■ **Recorded data**:

--

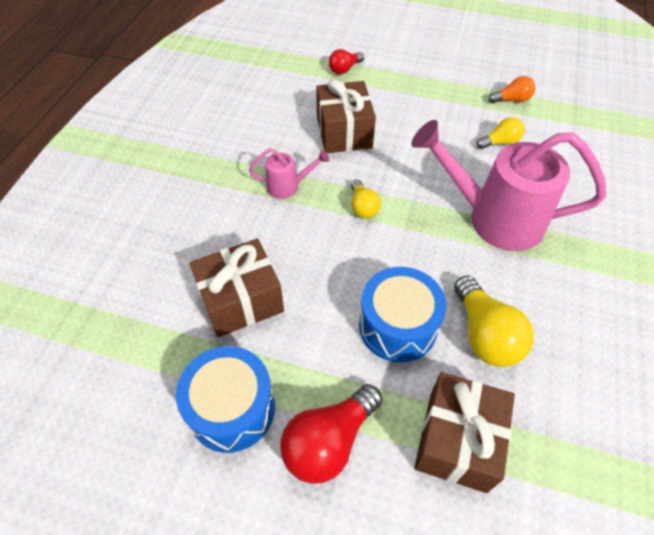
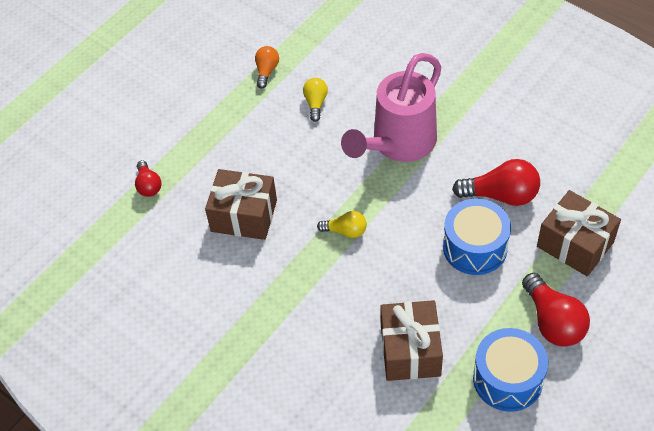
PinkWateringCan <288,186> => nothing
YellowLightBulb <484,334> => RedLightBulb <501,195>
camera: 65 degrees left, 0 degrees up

--

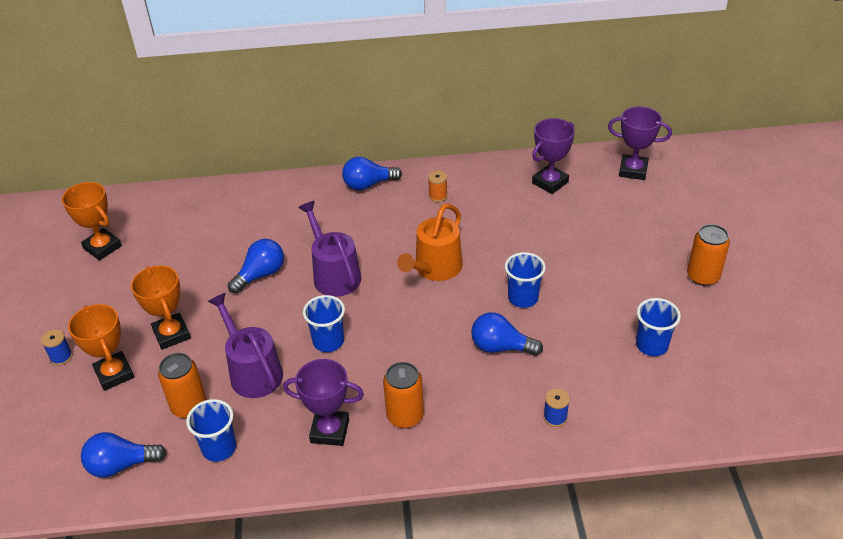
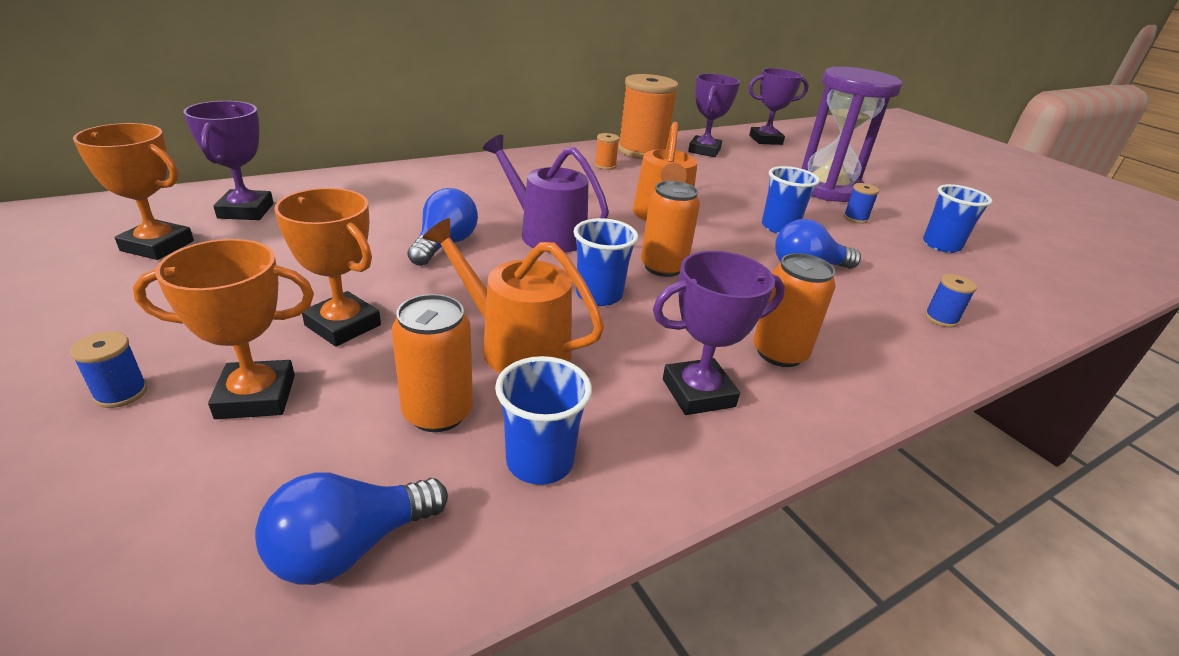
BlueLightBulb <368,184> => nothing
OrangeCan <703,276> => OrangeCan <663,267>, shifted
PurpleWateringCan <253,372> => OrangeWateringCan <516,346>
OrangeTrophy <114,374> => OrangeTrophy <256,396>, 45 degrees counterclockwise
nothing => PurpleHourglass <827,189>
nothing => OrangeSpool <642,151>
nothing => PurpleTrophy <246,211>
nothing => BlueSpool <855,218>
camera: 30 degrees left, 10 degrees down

--

■ **Exercise requirements**:
Wherever a line in the records contains the word "nothing", copy that line.

■ **Written answer**:
PinkWateringCan <288,186> => nothing
BlueLightBulb <368,184> => nothing
nothing => PurpleHourglass <827,189>
nothing => OrangeSpool <642,151>
nothing => PurpleTrophy <246,211>
nothing => BlueSpool <855,218>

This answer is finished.